**Work required:**
Show every line from the entries that follow which holds the word "orange".
### Extracted data ###
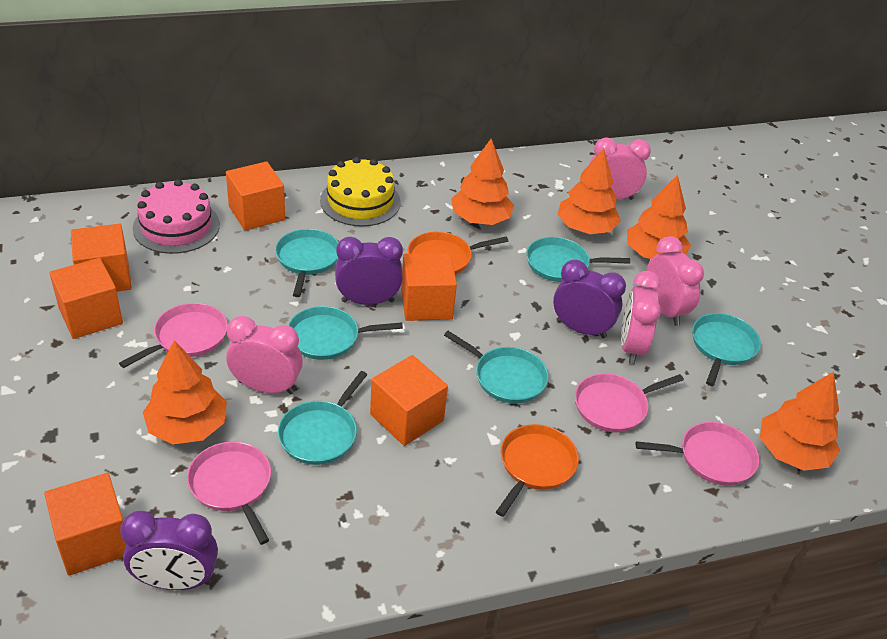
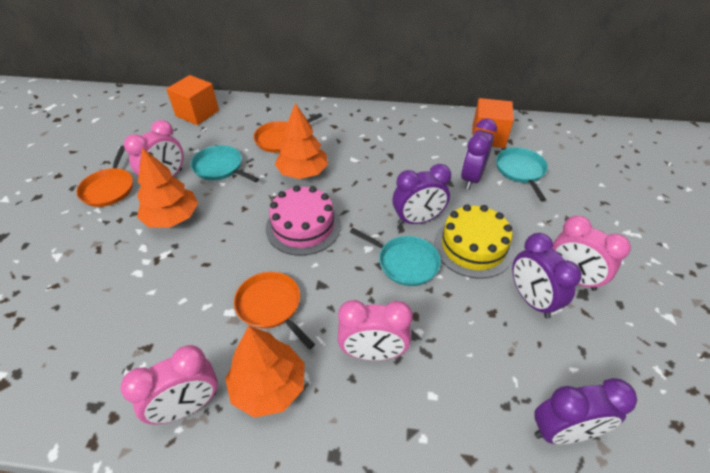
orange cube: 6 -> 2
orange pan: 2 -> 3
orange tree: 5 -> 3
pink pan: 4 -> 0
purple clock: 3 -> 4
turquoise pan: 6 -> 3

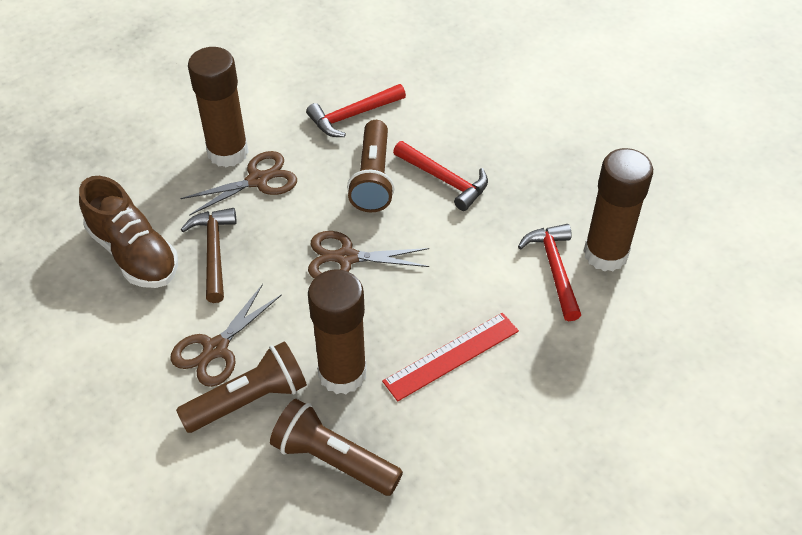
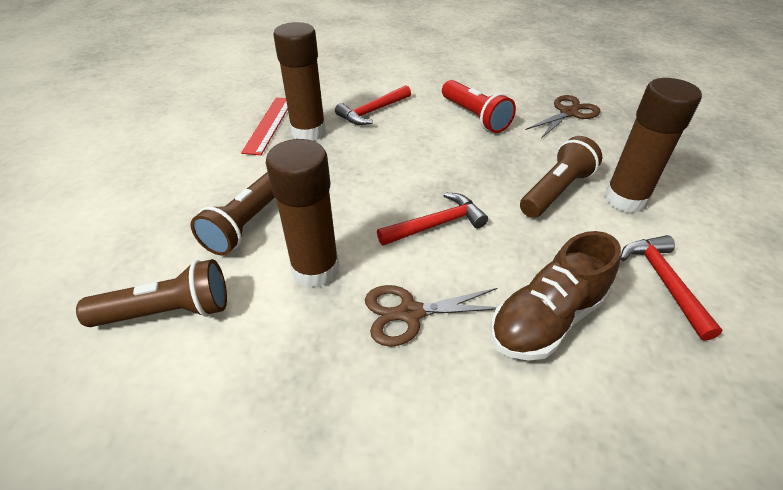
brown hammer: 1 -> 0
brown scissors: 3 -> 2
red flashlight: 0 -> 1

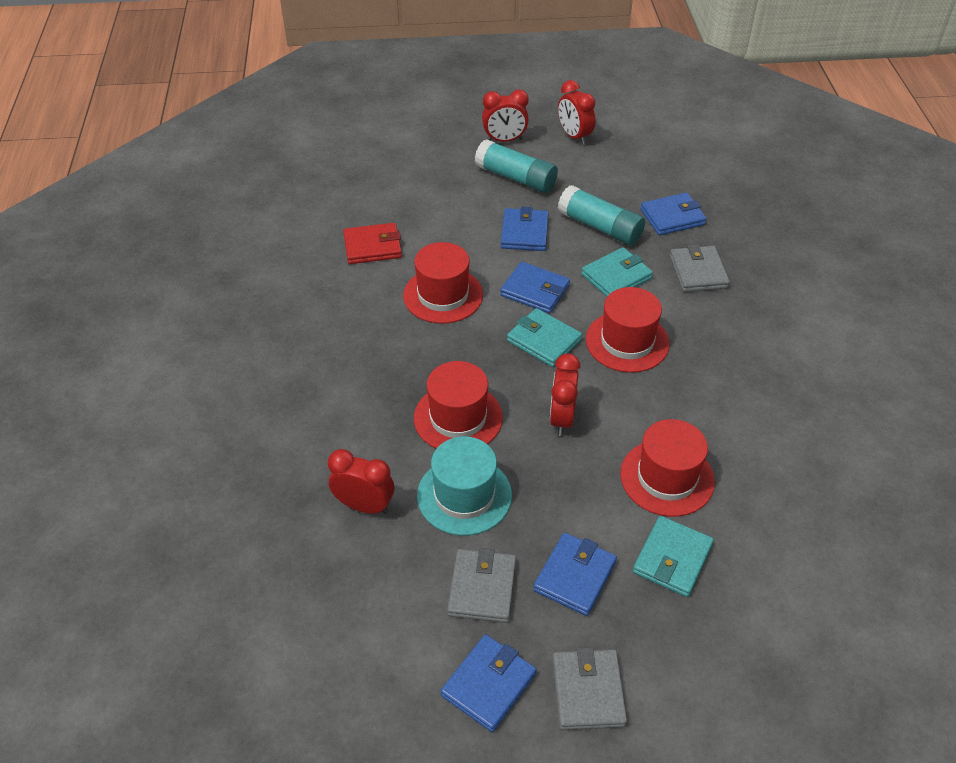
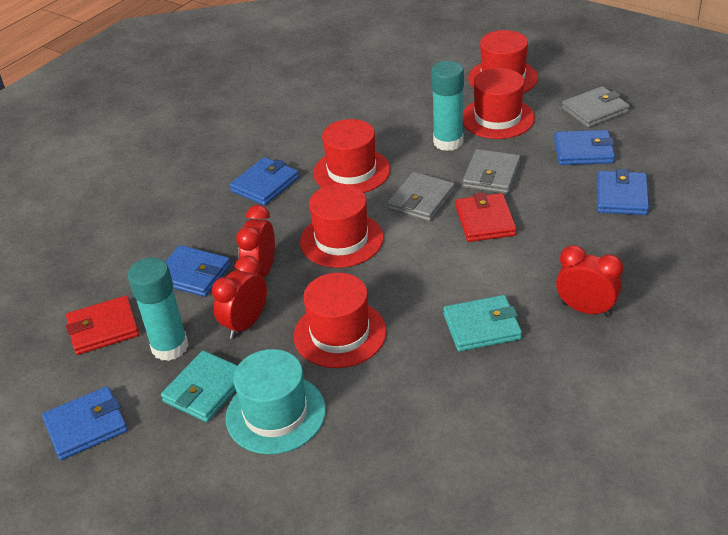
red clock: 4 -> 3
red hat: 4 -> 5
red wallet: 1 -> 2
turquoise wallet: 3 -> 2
###
**Output for this exercise:**
orange cube: 6 -> 2
orange pan: 2 -> 3
orange tree: 5 -> 3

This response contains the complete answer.